(Beginning of Data for review)

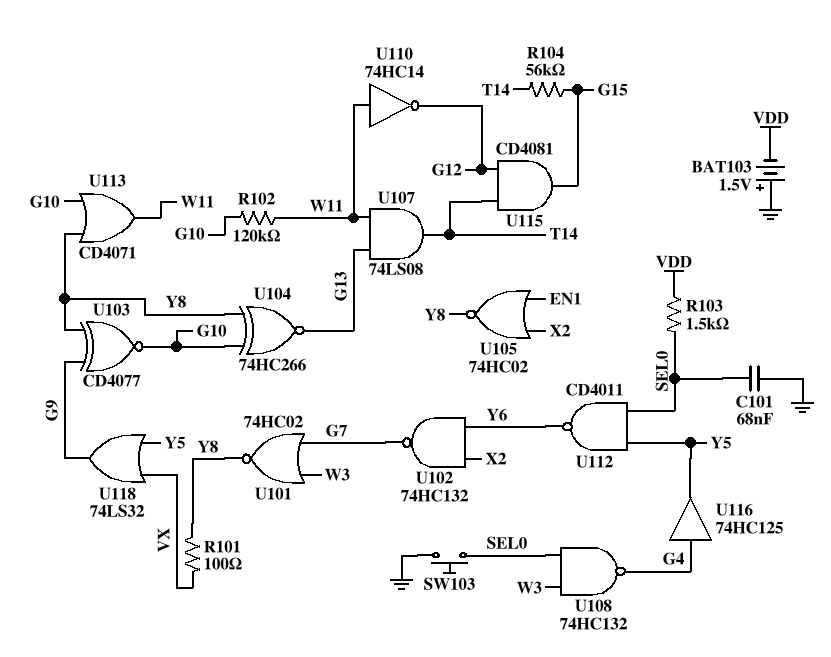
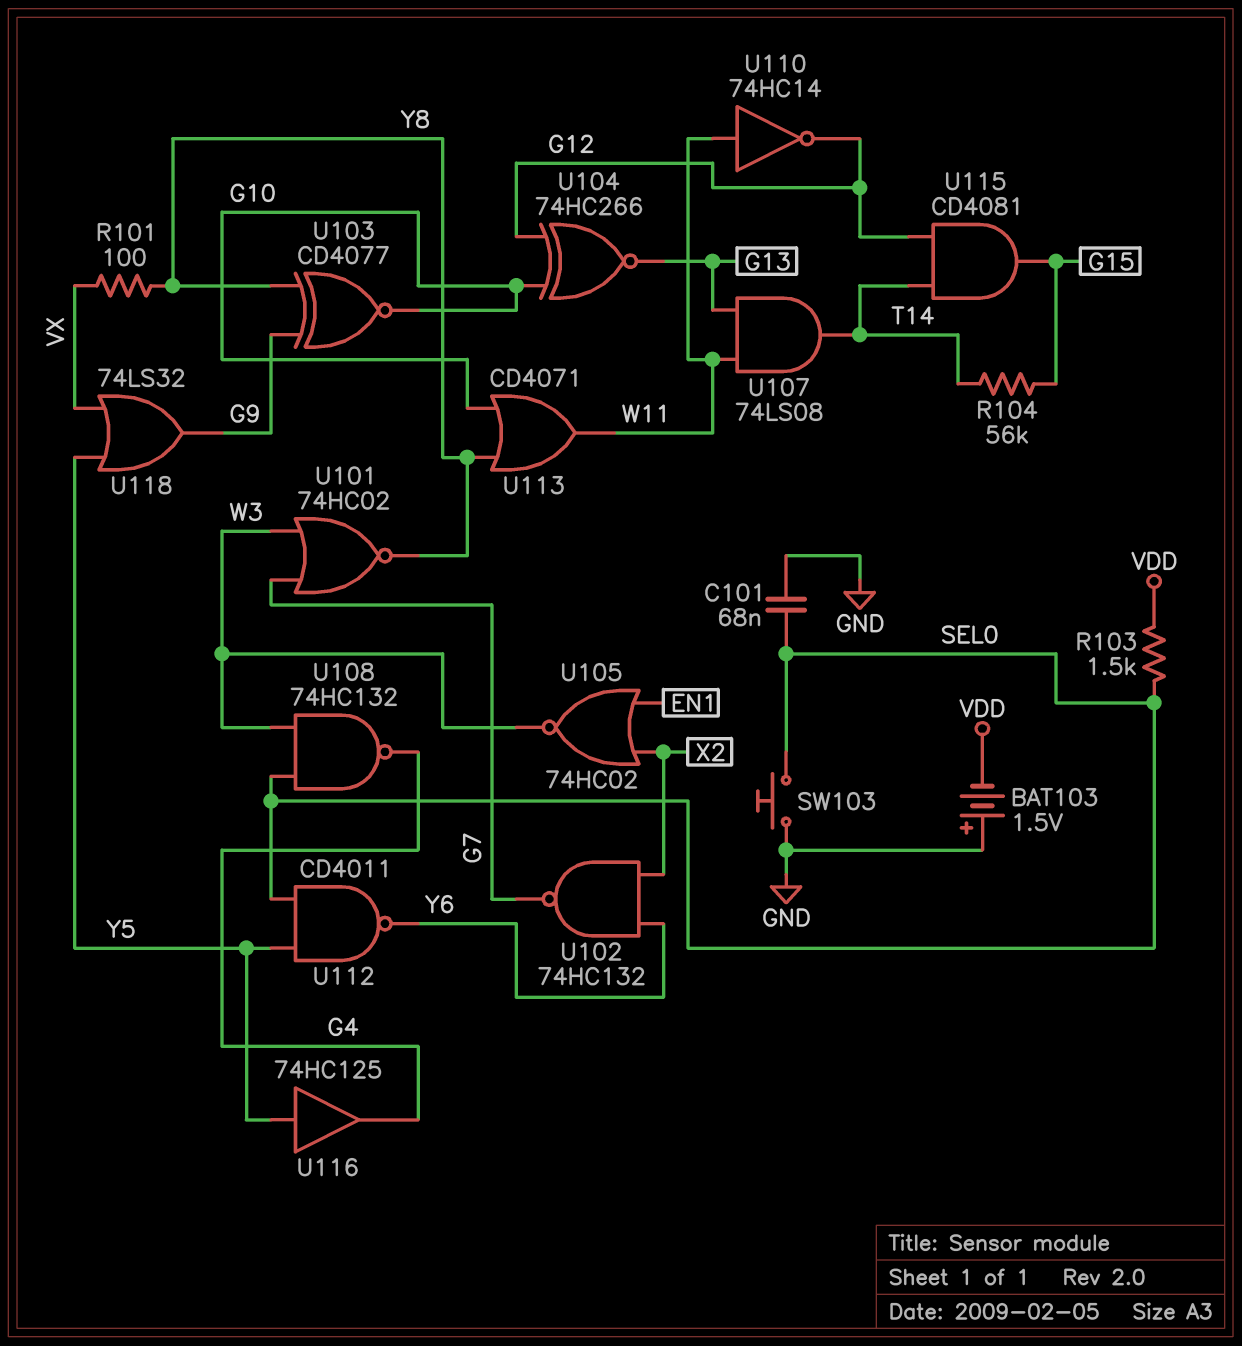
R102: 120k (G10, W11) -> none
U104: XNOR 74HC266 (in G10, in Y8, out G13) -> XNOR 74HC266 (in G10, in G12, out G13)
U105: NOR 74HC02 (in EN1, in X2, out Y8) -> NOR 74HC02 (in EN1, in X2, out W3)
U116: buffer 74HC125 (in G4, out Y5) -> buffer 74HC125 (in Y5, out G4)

(End of Data for review)
(Beginning of Data for review)

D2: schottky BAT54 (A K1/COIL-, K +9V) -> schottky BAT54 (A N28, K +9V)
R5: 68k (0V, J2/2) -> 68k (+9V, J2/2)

(End of Data for review)

Please write out, exactly as they appear above, only the lines in the stretch from the line with "R102: 120k (G10, W11) -> none" through the line with "U116: buffer 74HC125".

R102: 120k (G10, W11) -> none
U104: XNOR 74HC266 (in G10, in Y8, out G13) -> XNOR 74HC266 (in G10, in G12, out G13)
U105: NOR 74HC02 (in EN1, in X2, out Y8) -> NOR 74HC02 (in EN1, in X2, out W3)
U116: buffer 74HC125 (in G4, out Y5) -> buffer 74HC125 (in Y5, out G4)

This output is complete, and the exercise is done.